Data for the task Start Marker

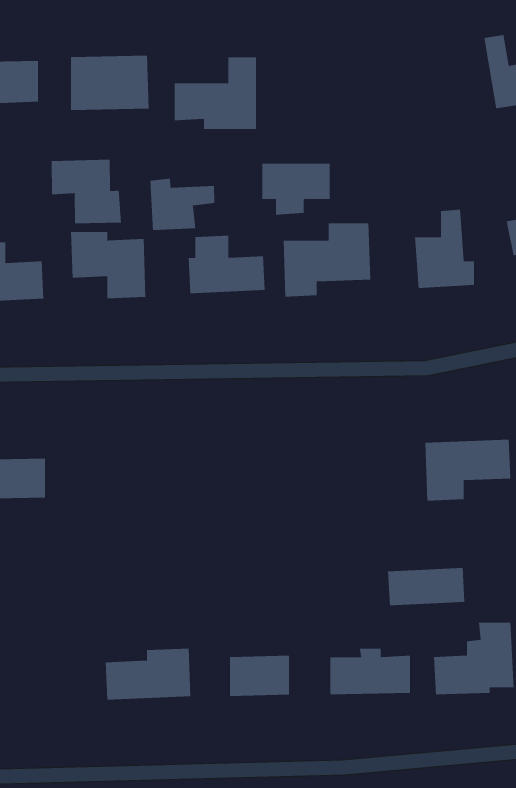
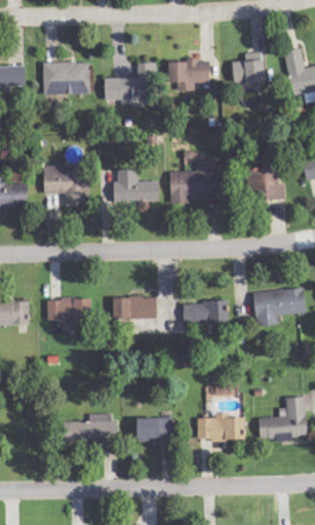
building: none -> [232,52,265,83]
building: [51,159,121,224] -> none
building: [261,163,331,215] -> [168,60,209,91]
building: [150,178,215,231] -> none
building: none -> [113,296,156,320]
building: none -> [46,298,91,320]
building: [387,568,465,606] -> [183,301,229,324]

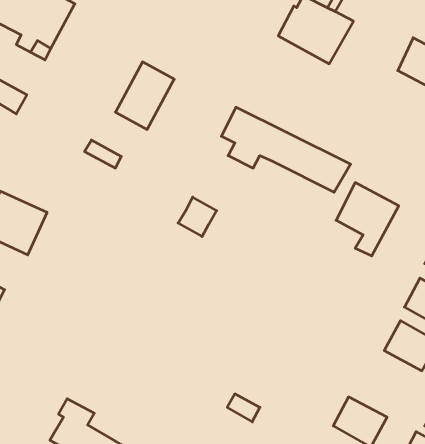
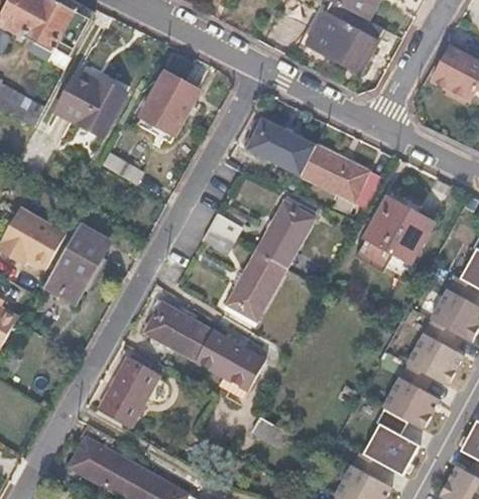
building: none -> [55,67,123,131]
building: none -> [227,201,316,319]
building: none -> [46,224,105,302]
building: none -> [143,302,262,396]
building: none -> [98,356,156,424]
building: none -> [388,383,445,435]

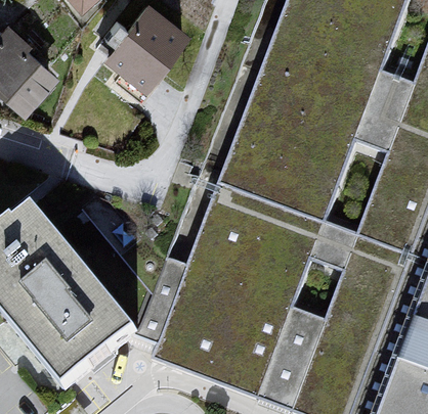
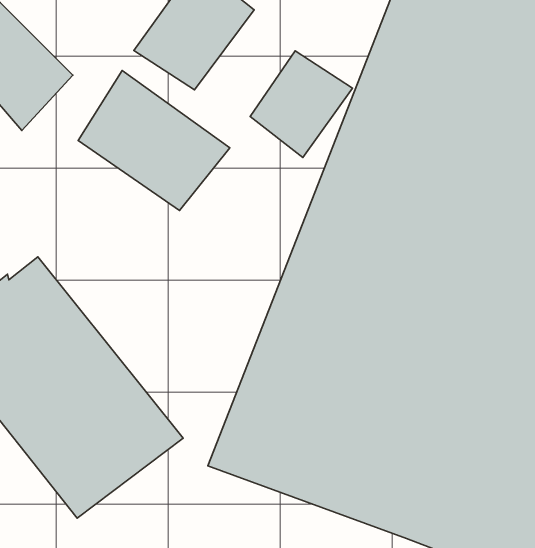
building: none -> [250,51,352,158]
building: none -> [78,71,230,210]

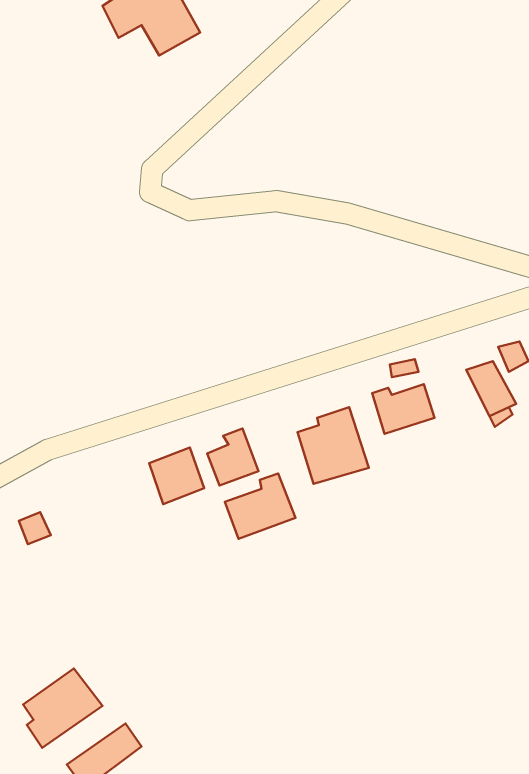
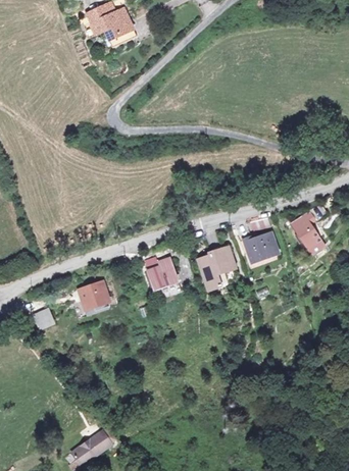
building: [149,447,204,504] -> [77,281,108,314]
building: [225,473,295,539] -> none
building: [23,668,102,748] -> none

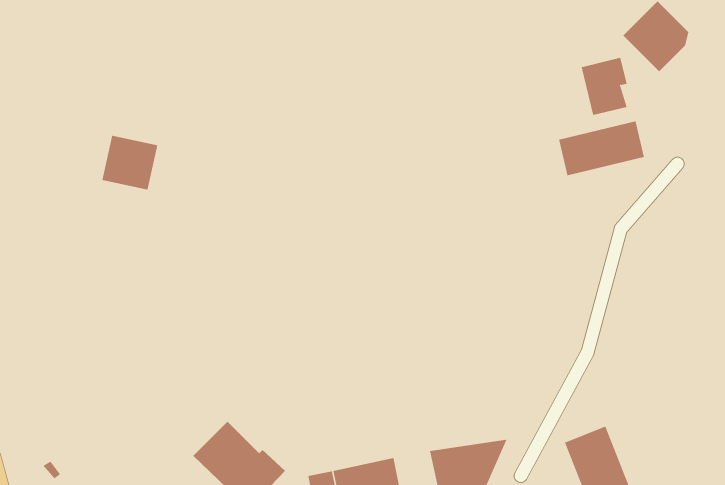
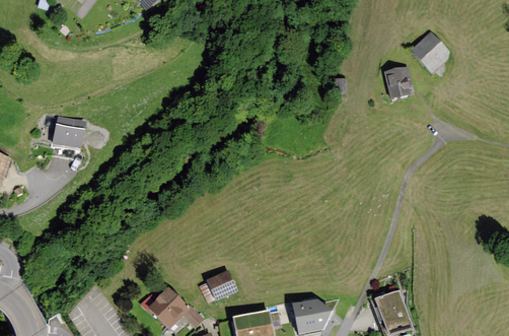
building: [559,121,644,176] -> none
building: [101,135,158,190] -> [52,116,86,149]
building: none -> [206,270,237,300]

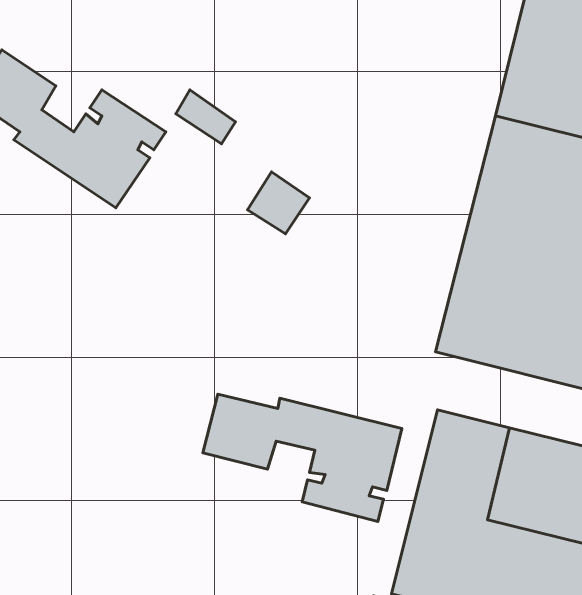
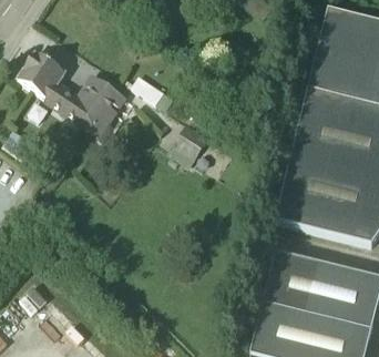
building: [203,394,402,521] -> none

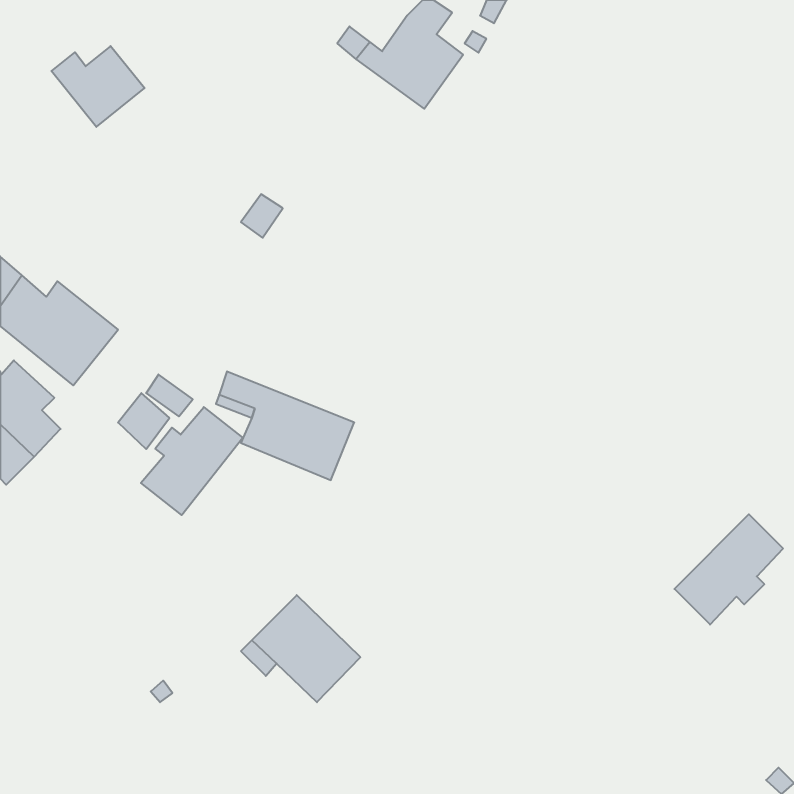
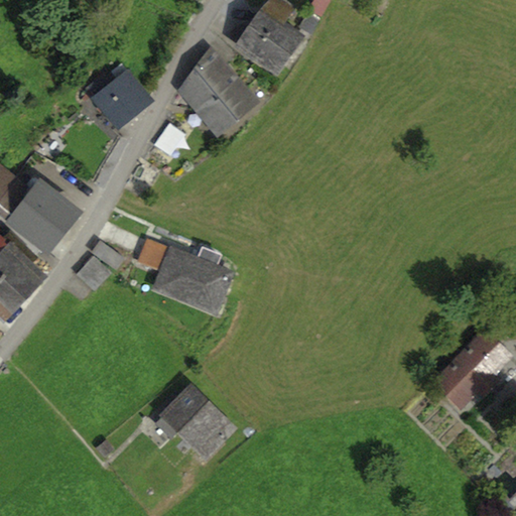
building: [51,46,145,127] -> [90,72,150,124]
building: none -> [181,48,253,133]
building: [141,407,243,515] -> none

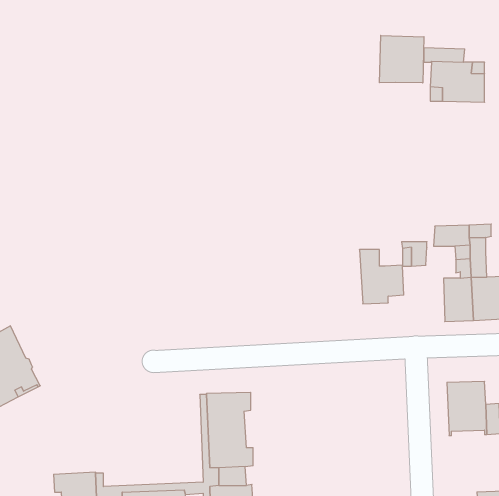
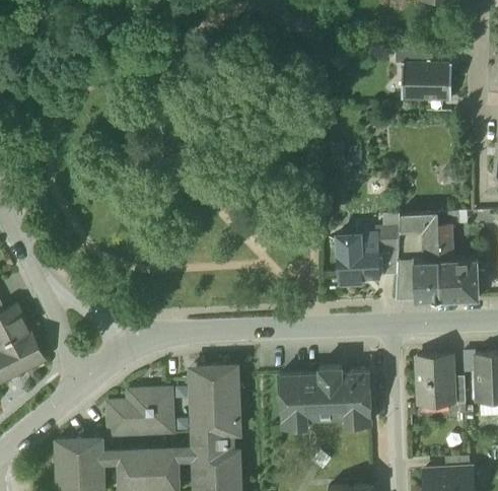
building: [379,35,424,83] -> none
building: none -> [396,261,415,301]
building: none -> [280,366,371,427]
building: none -> [109,390,172,434]

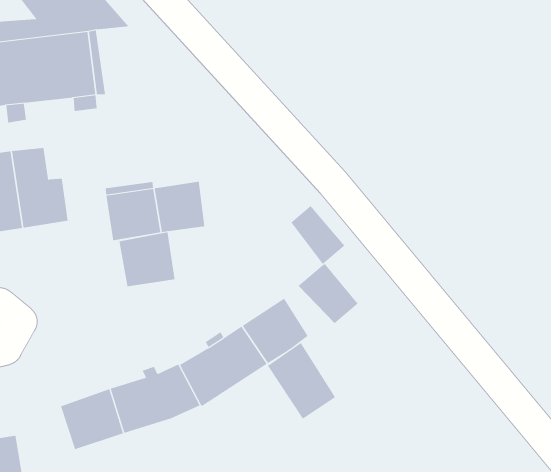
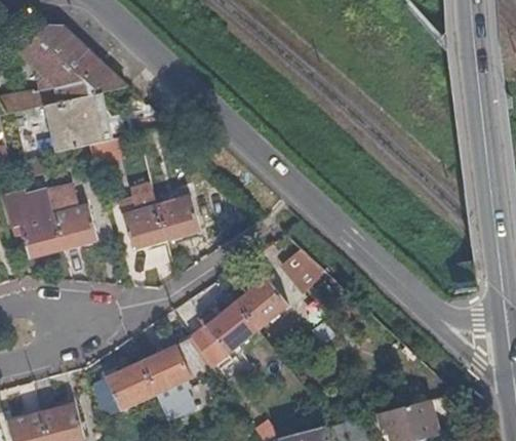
building: [290,205,345,265] -> none
building: [119,232,175,287] -> none
building: [267,342,336,420] -> none

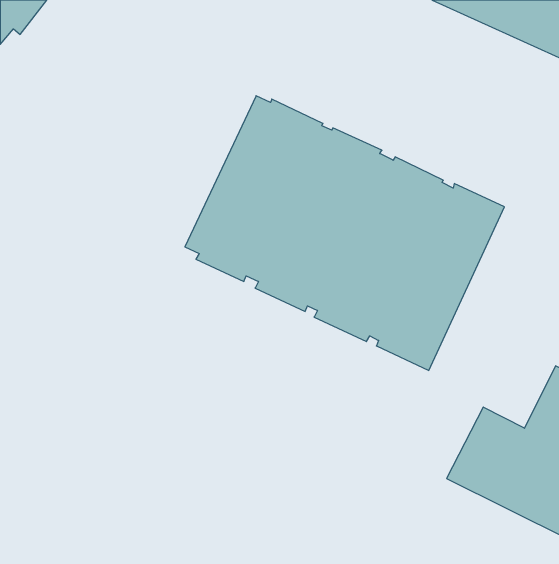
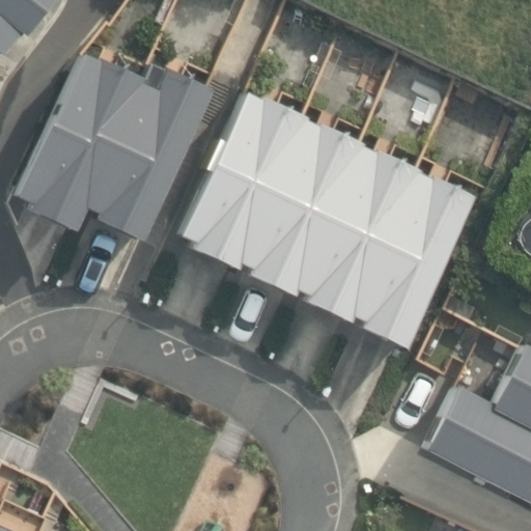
building: none -> [16,52,213,239]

Data for the task End Marker

Every line from the one containing "building: none -> [109,390,172,434]" to the end of the material above is to be returned exactly, with the pictures left out.

Exercise answer:
building: none -> [109,390,172,434]

building: [290,205,345,265] -> none
building: [119,232,175,287] -> none
building: [267,342,336,420] -> none

building: none -> [16,52,213,239]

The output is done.